#### Your task:
For each line in the records that contains "shape", make a copy.

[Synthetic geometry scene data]
_ _ _ _ _

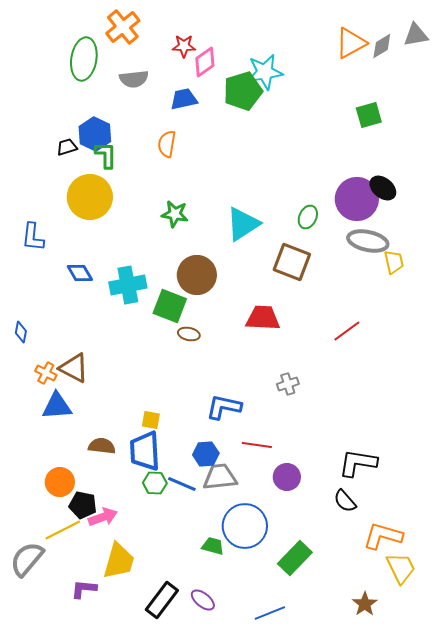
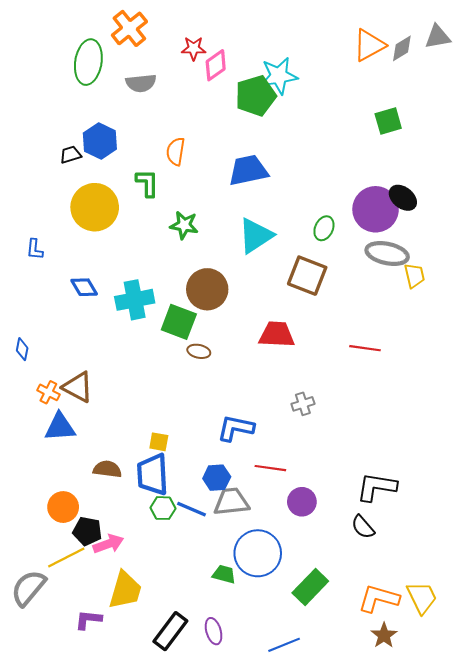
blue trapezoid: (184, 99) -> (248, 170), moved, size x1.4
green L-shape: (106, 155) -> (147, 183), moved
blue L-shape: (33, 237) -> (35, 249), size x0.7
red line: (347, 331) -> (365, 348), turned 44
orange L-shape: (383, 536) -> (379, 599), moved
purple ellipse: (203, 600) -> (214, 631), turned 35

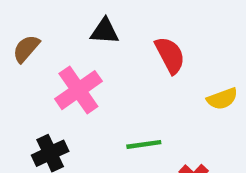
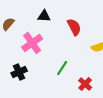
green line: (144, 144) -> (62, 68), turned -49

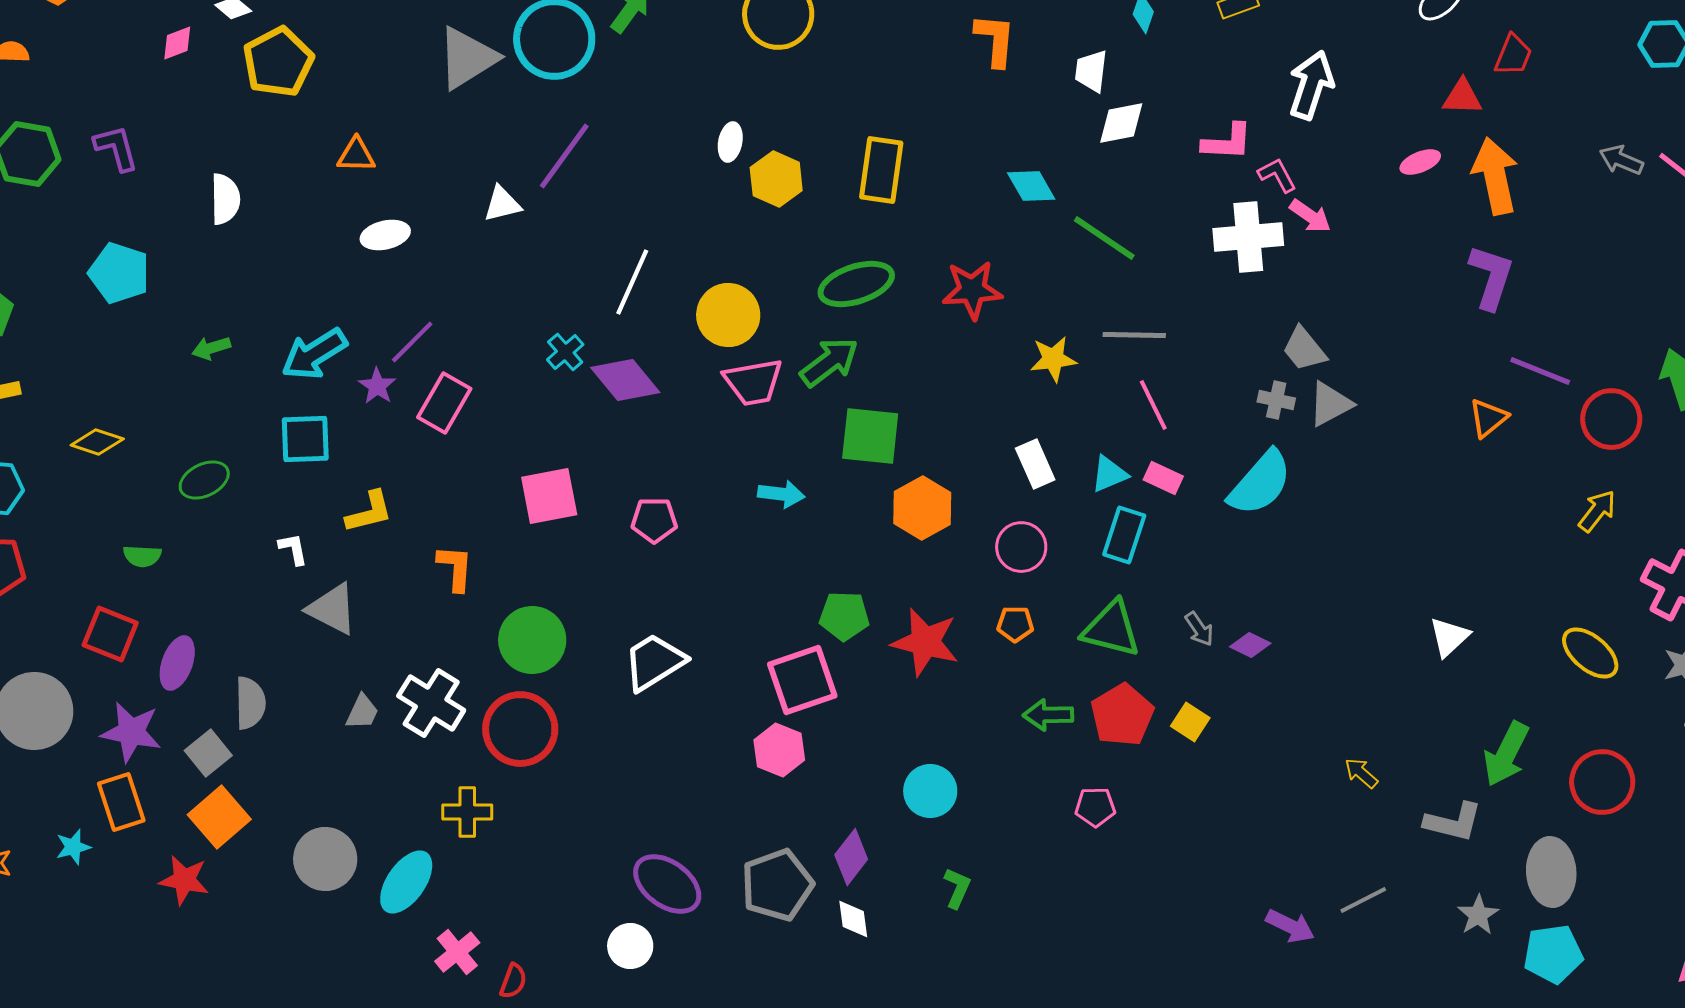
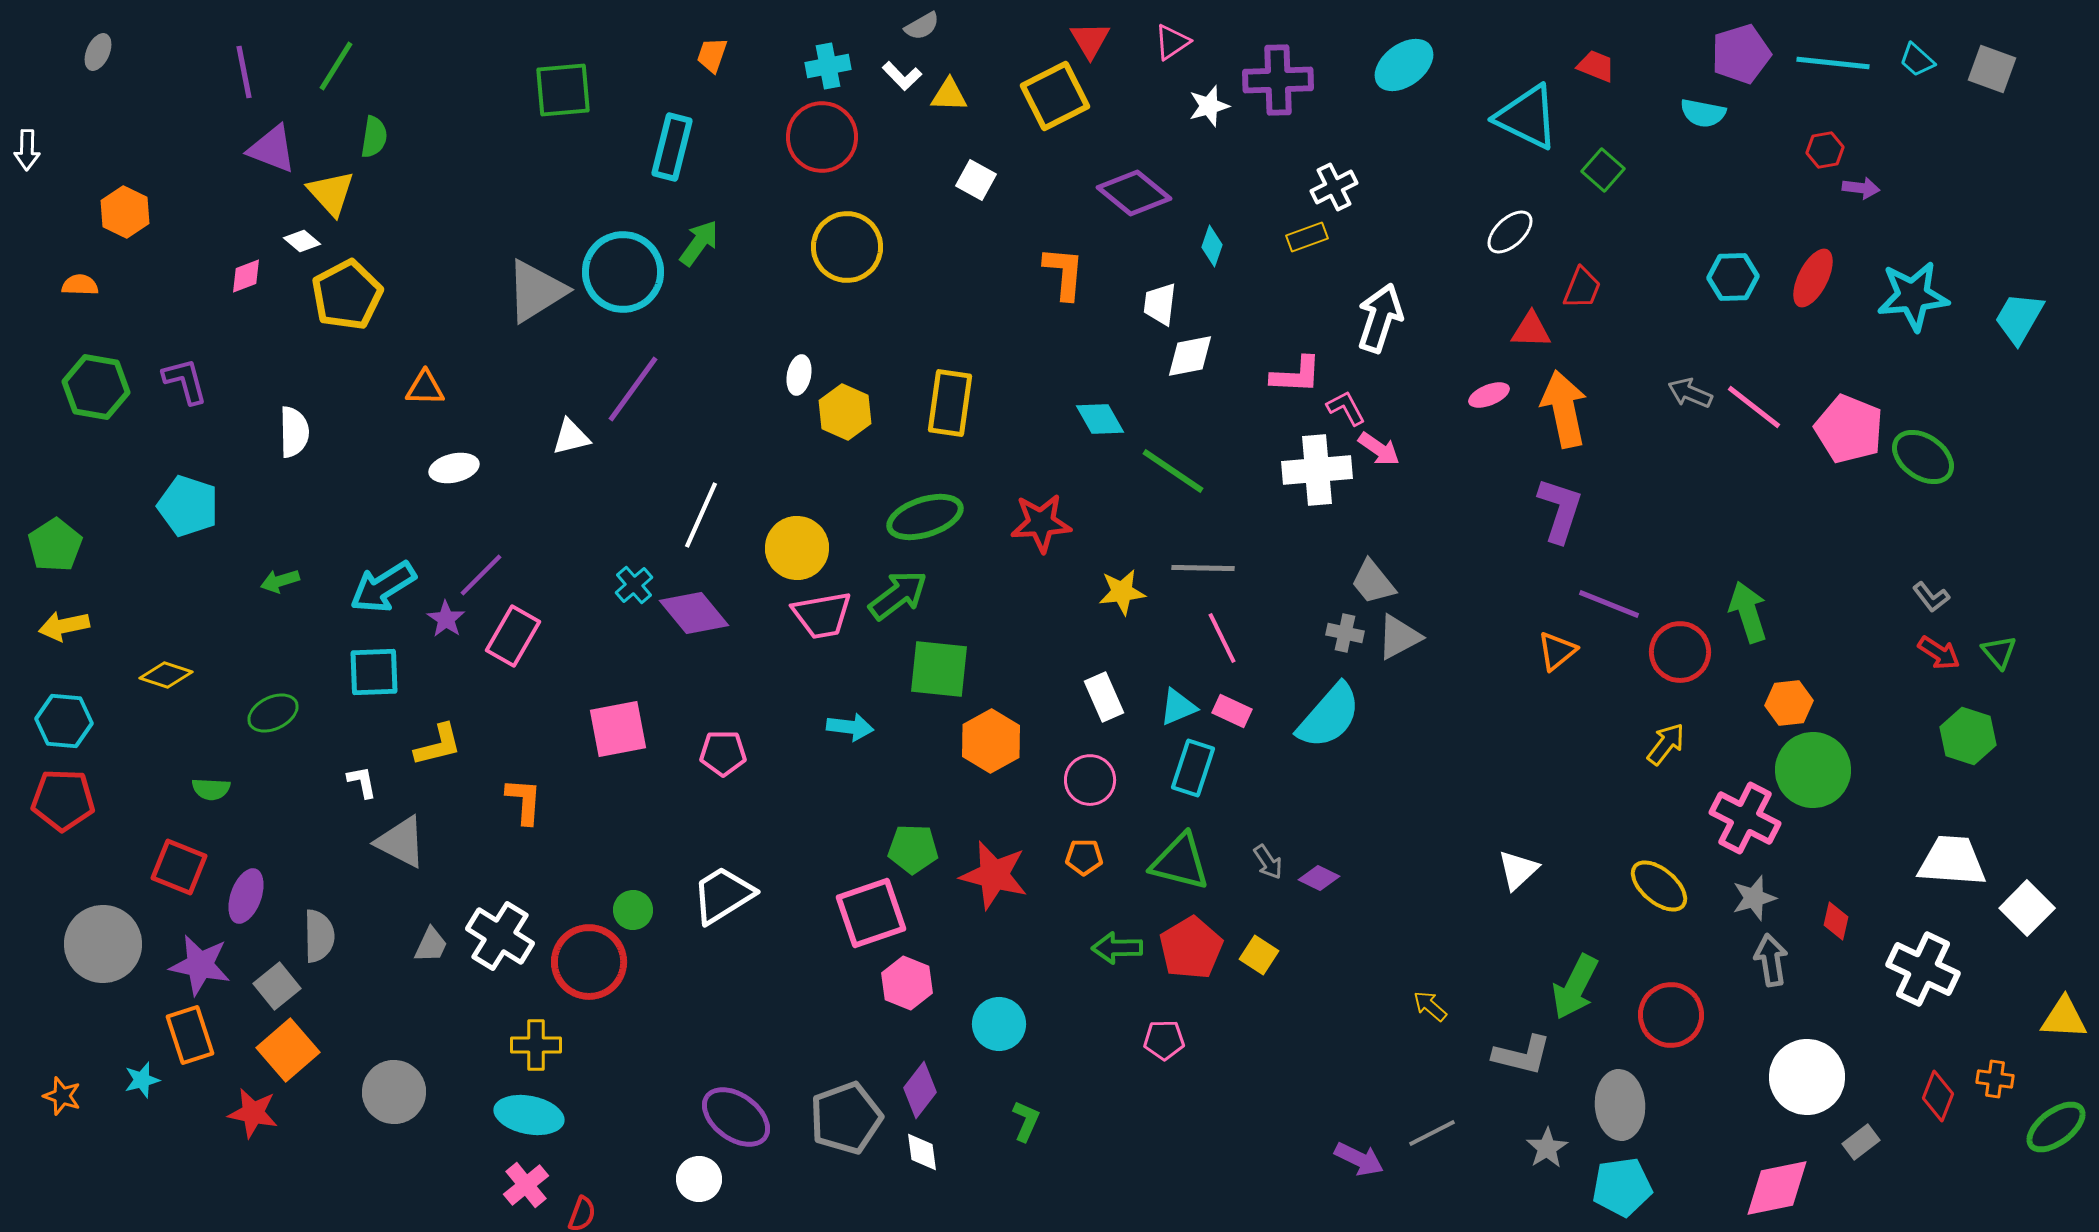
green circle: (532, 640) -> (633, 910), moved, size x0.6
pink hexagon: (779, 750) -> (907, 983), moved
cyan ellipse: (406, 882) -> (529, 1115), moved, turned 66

_ _ _ _ _

#### Response to the task:
green L-shape: (106, 155) -> (147, 183), moved
blue L-shape: (33, 237) -> (35, 249), size x0.7
orange L-shape: (383, 536) -> (379, 599), moved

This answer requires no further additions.